*** Begin section ***
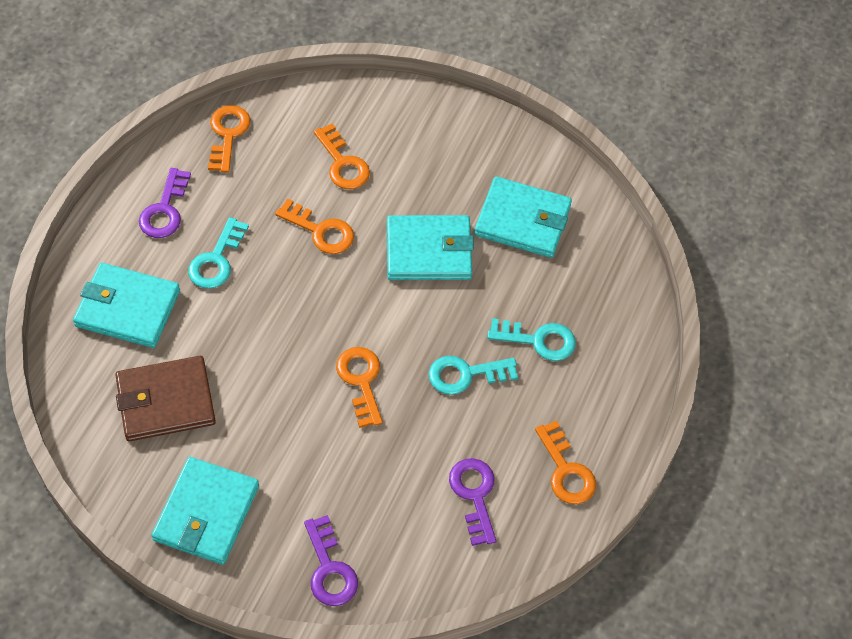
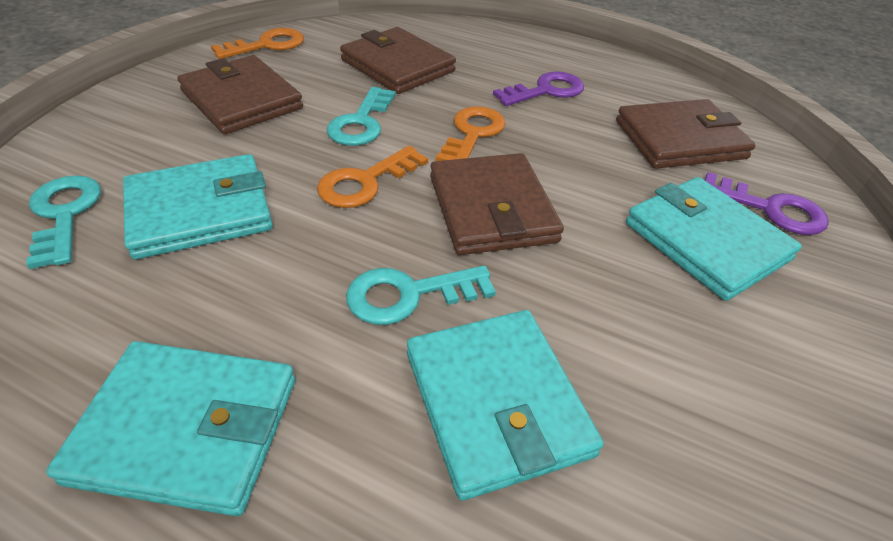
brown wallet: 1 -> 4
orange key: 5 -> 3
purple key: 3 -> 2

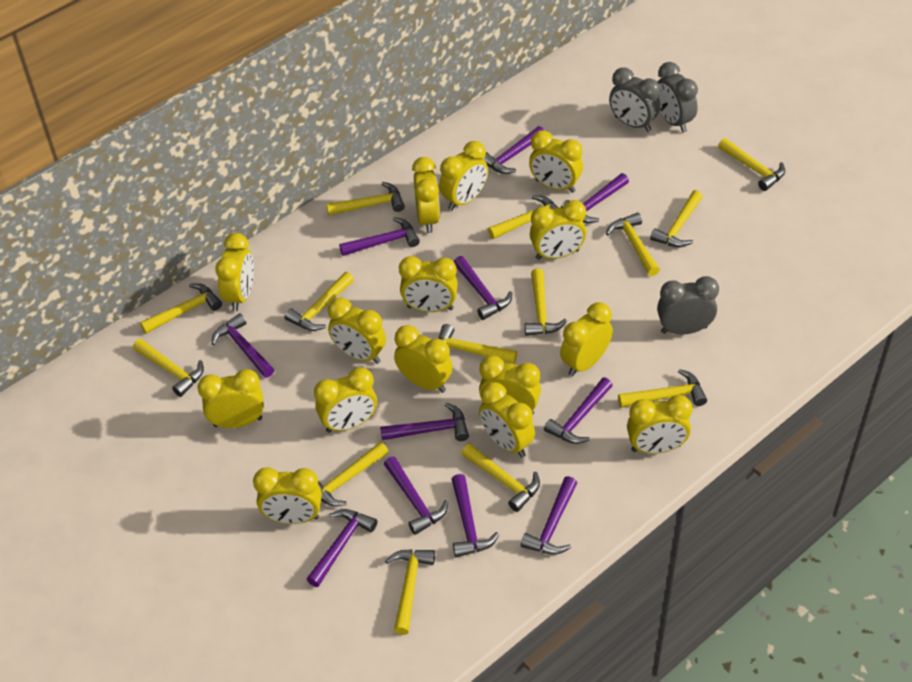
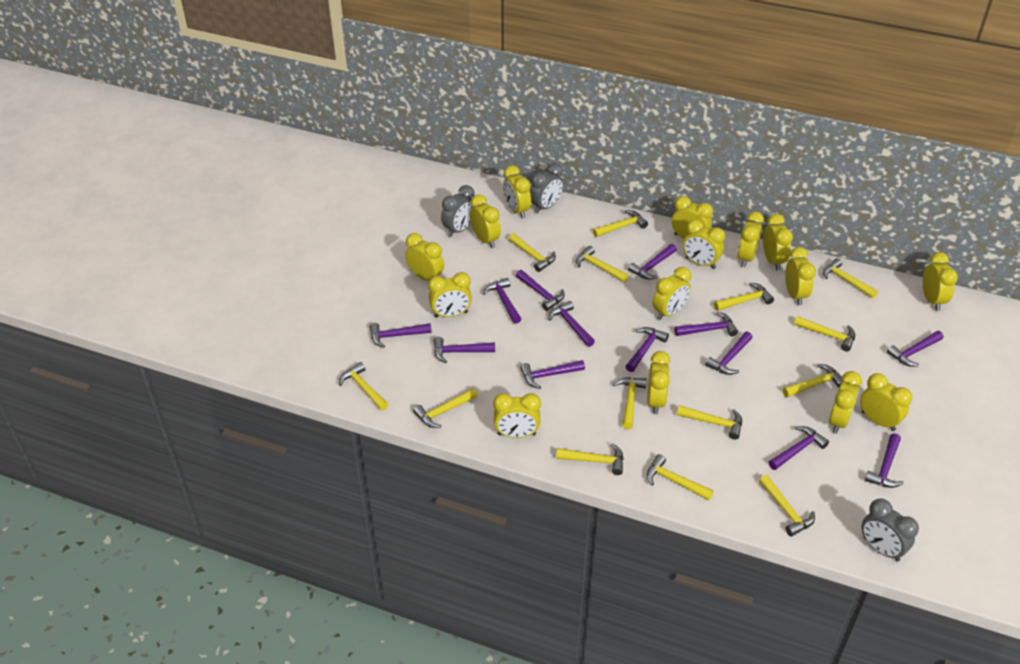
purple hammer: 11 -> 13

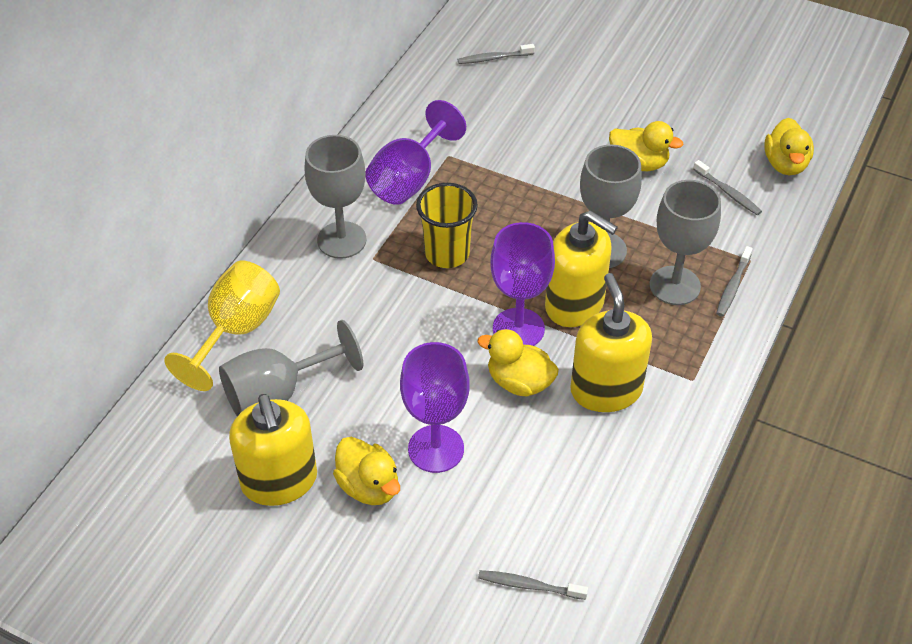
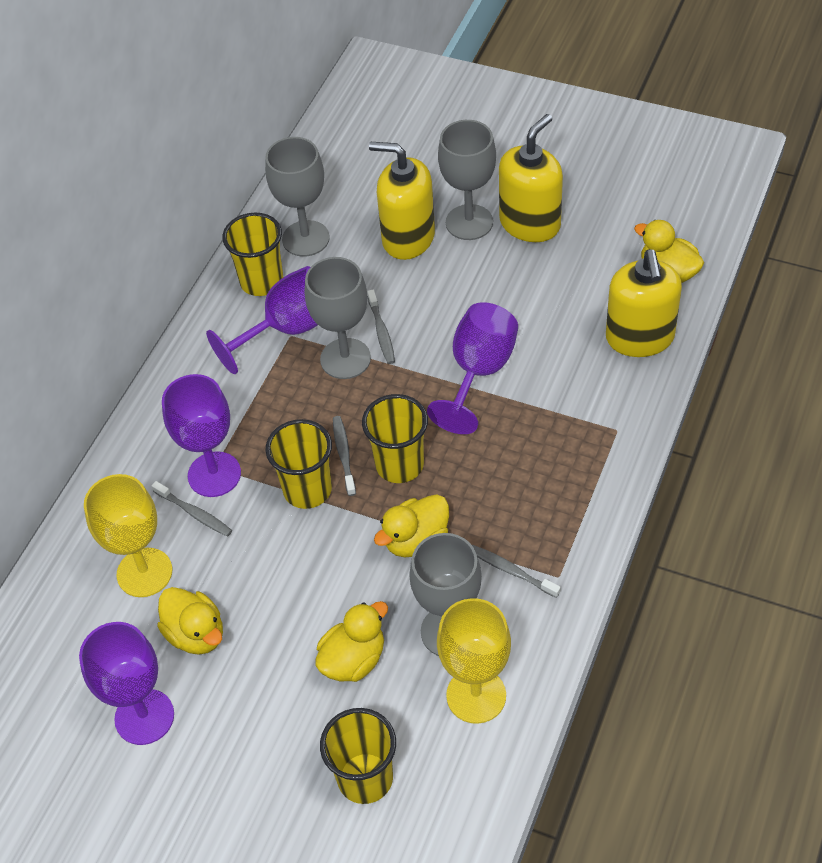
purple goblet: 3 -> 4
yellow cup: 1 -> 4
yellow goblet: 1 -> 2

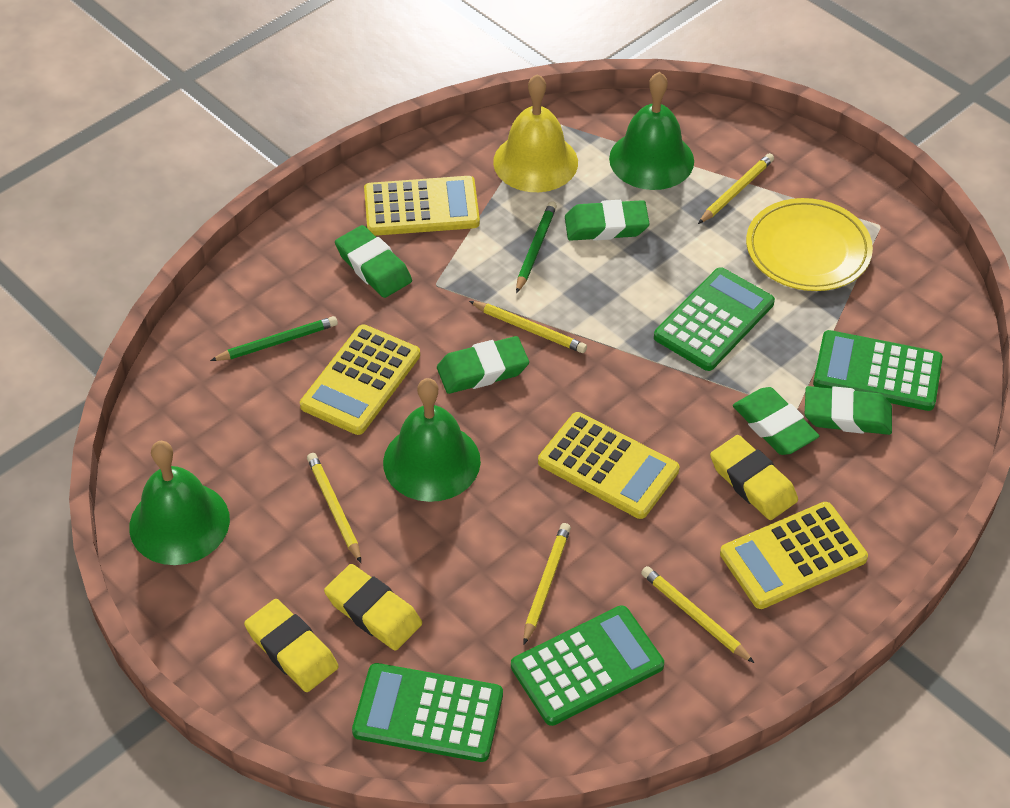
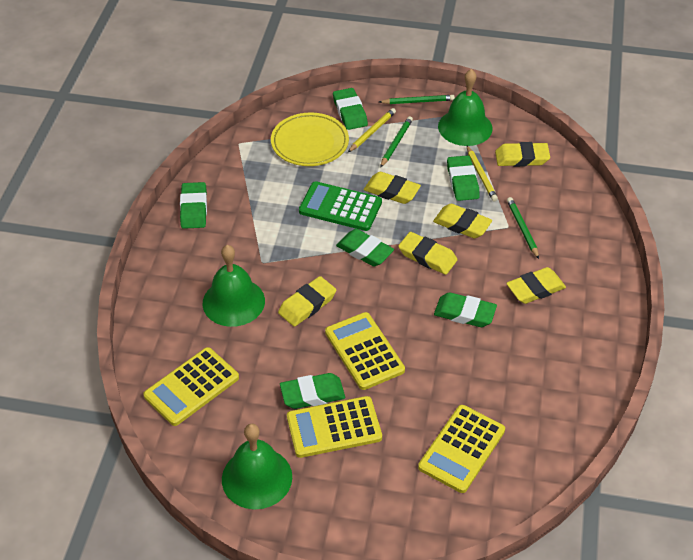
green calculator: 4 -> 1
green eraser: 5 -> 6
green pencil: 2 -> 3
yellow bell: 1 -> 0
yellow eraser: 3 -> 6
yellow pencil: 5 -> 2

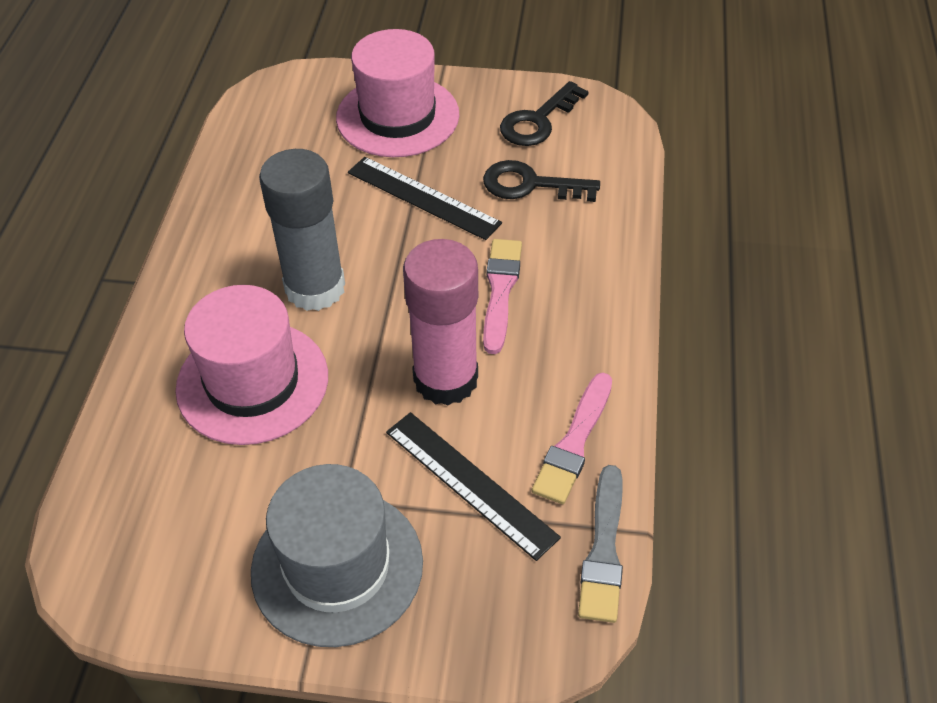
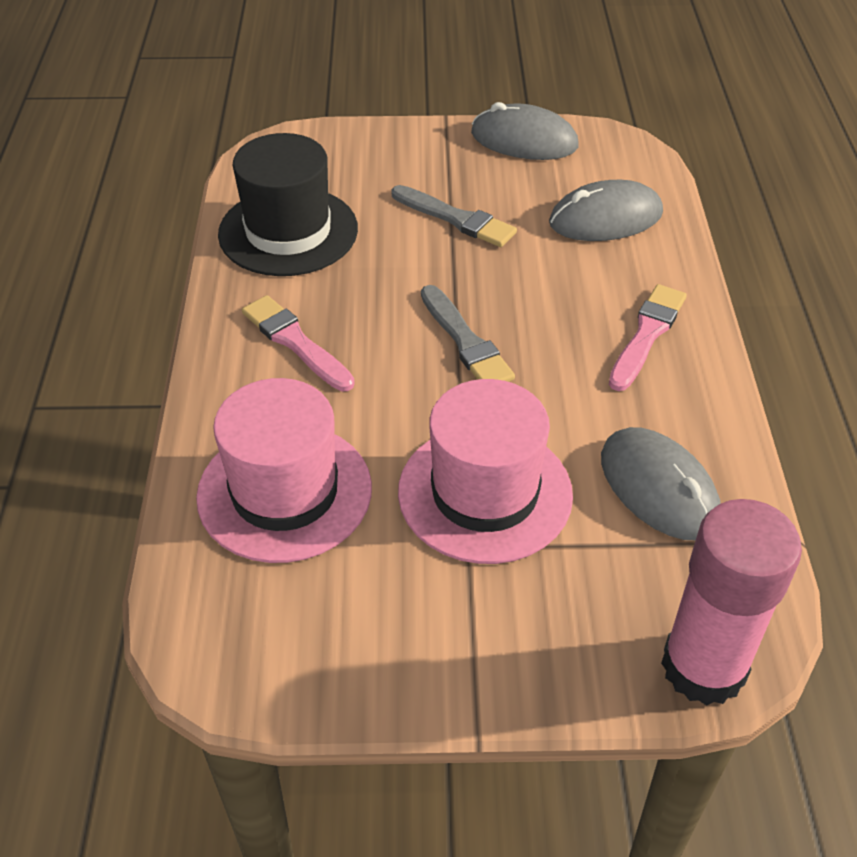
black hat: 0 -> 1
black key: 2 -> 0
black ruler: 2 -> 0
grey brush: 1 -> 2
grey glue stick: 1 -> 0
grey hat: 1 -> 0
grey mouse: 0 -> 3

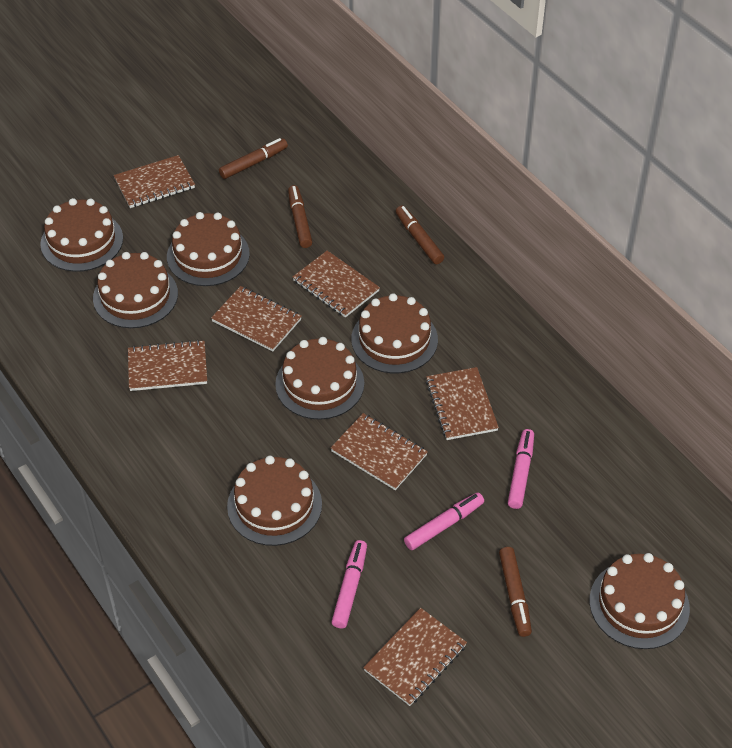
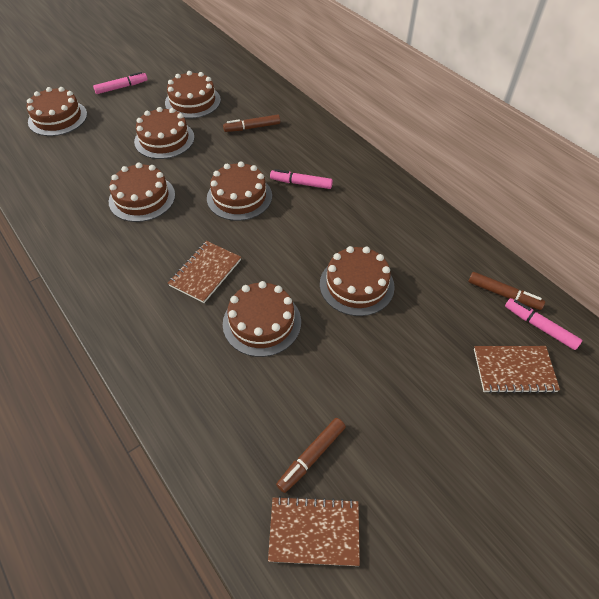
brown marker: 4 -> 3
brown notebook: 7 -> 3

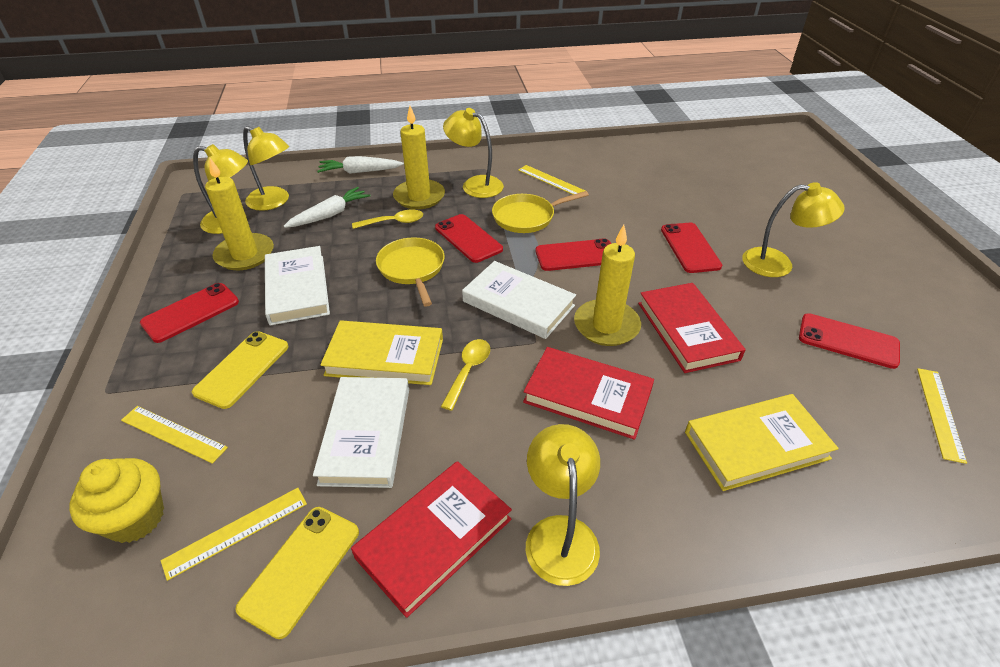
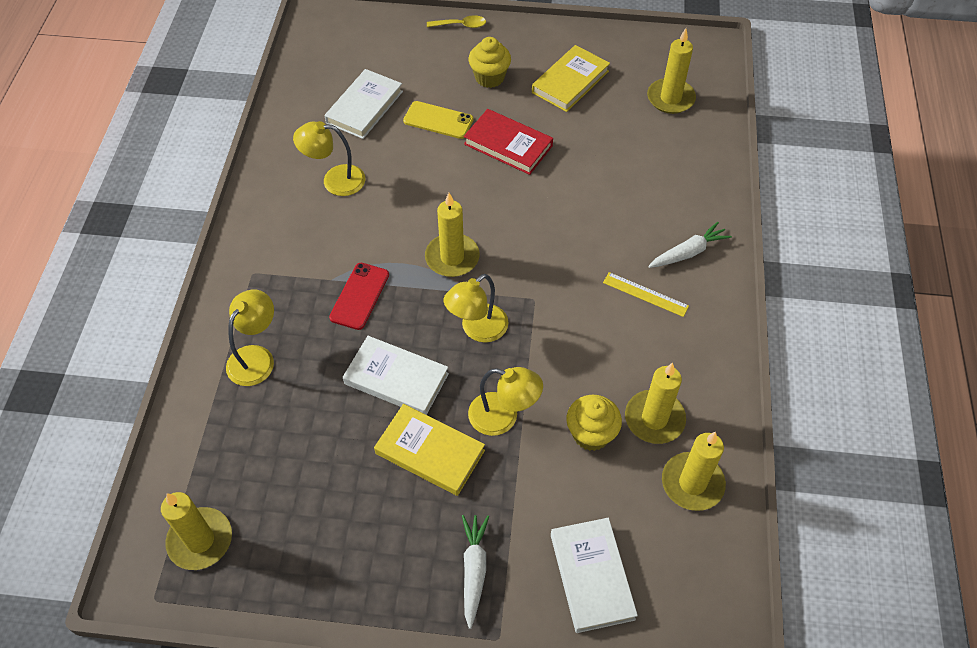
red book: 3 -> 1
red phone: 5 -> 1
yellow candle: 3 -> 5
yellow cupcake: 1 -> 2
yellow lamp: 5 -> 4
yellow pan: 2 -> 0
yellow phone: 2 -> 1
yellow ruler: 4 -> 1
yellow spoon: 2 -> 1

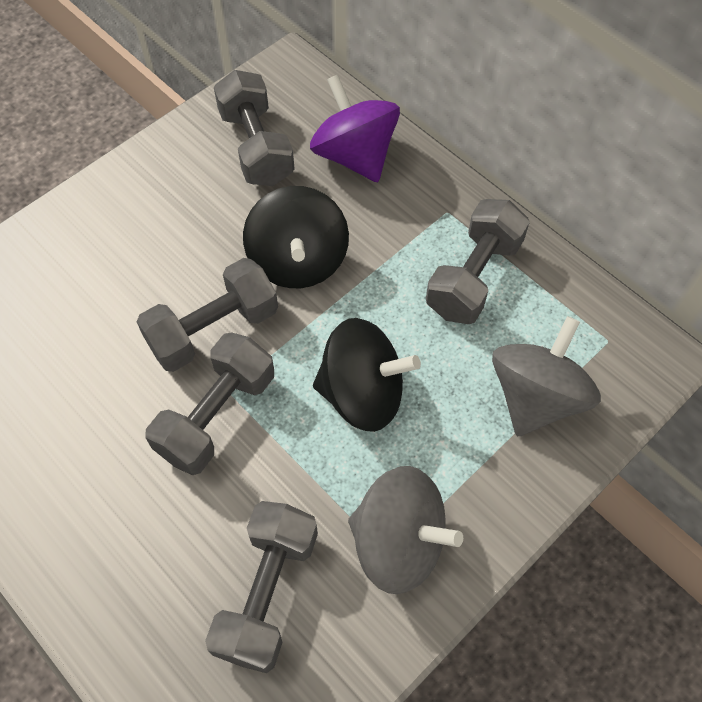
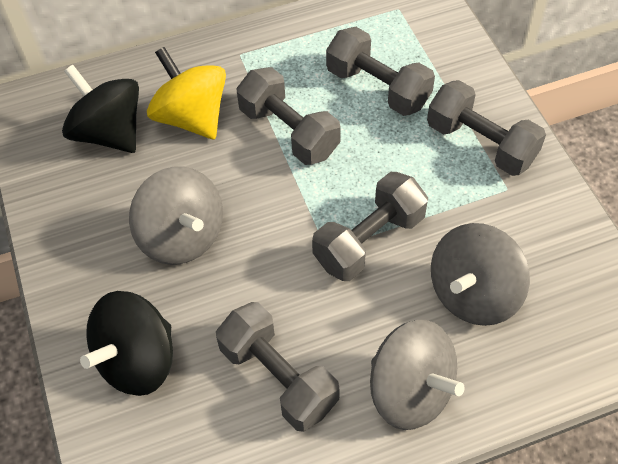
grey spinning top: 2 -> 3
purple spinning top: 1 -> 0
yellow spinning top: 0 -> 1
*** End section ***
**WORK INSTRUCTION**: Reproduce the entries above exactly, though not their pictures.

**TASK SOLUTION**:
brown wallet: 1 -> 4
orange key: 5 -> 3
purple key: 3 -> 2

purple hammer: 11 -> 13

purple goblet: 3 -> 4
yellow cup: 1 -> 4
yellow goblet: 1 -> 2

green calculator: 4 -> 1
green eraser: 5 -> 6
green pencil: 2 -> 3
yellow bell: 1 -> 0
yellow eraser: 3 -> 6
yellow pencil: 5 -> 2

black hat: 0 -> 1
black key: 2 -> 0
black ruler: 2 -> 0
grey brush: 1 -> 2
grey glue stick: 1 -> 0
grey hat: 1 -> 0
grey mouse: 0 -> 3

brown marker: 4 -> 3
brown notebook: 7 -> 3

red book: 3 -> 1
red phone: 5 -> 1
yellow candle: 3 -> 5
yellow cupcake: 1 -> 2
yellow lamp: 5 -> 4
yellow pan: 2 -> 0
yellow phone: 2 -> 1
yellow ruler: 4 -> 1
yellow spoon: 2 -> 1

grey spinning top: 2 -> 3
purple spinning top: 1 -> 0
yellow spinning top: 0 -> 1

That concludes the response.